== Information shown ==

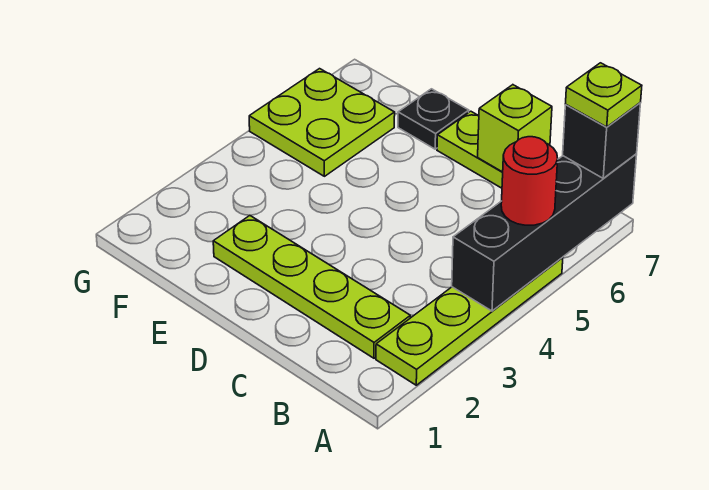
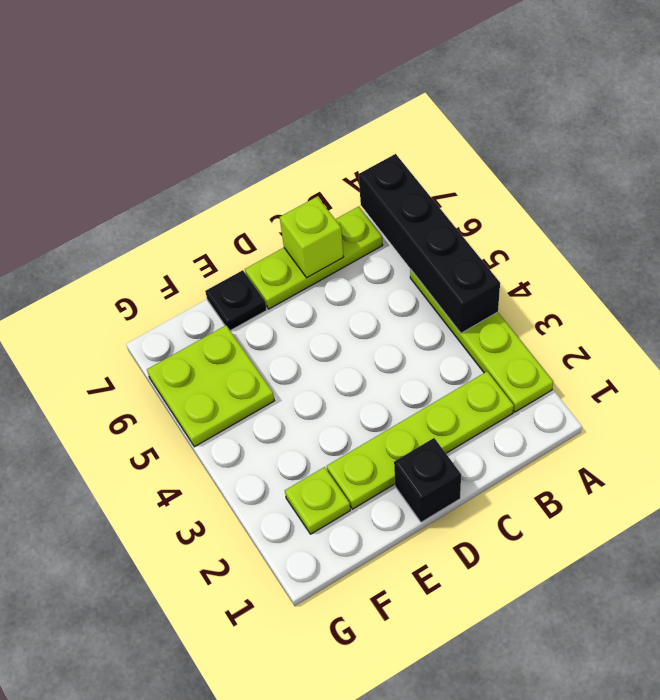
red round brick A5 level 3 -> none
black brick A7 level 3 -> black brick D1 level 1
lime plate A7 level 4 -> lime plate F2 level 1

===

## [Work request]
Each line of the listing above should be retyped exactly, with no pictures.

## [Answer to the problem]
red round brick A5 level 3 -> none
black brick A7 level 3 -> black brick D1 level 1
lime plate A7 level 4 -> lime plate F2 level 1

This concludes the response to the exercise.